Work to be completed: Write out the records below exactly as they appear, skipping each picture.

(Records for the exercise)

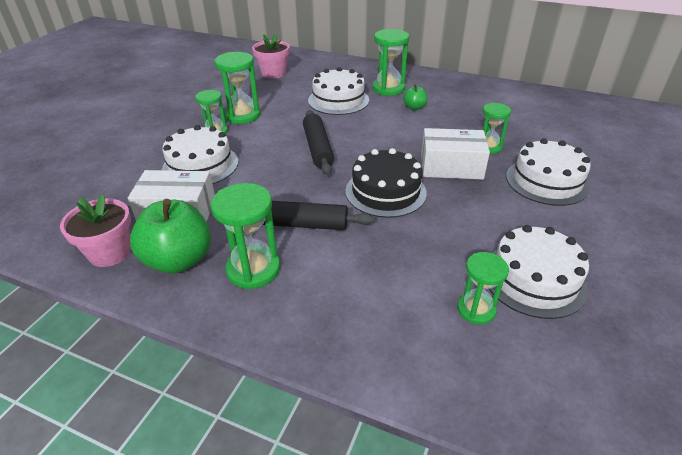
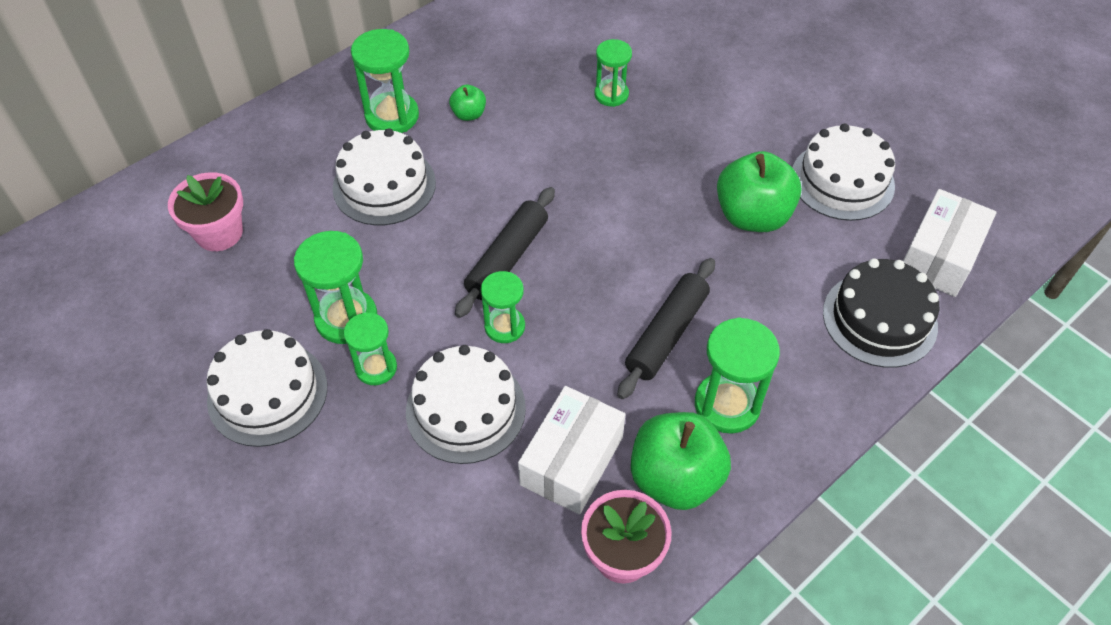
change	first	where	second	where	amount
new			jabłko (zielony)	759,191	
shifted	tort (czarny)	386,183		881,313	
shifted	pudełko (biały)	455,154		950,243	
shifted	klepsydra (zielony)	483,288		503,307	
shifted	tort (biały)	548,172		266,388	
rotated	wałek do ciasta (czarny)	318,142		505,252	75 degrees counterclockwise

(End Records for the exercise)

Answer space:
change	first	where	second	where	amount
new			jabłko (zielony)	759,191	
shifted	tort (czarny)	386,183		881,313	
shifted	pudełko (biały)	455,154		950,243	
shifted	klepsydra (zielony)	483,288		503,307	
shifted	tort (biały)	548,172		266,388	
rotated	wałek do ciasta (czarny)	318,142		505,252	75 degrees counterclockwise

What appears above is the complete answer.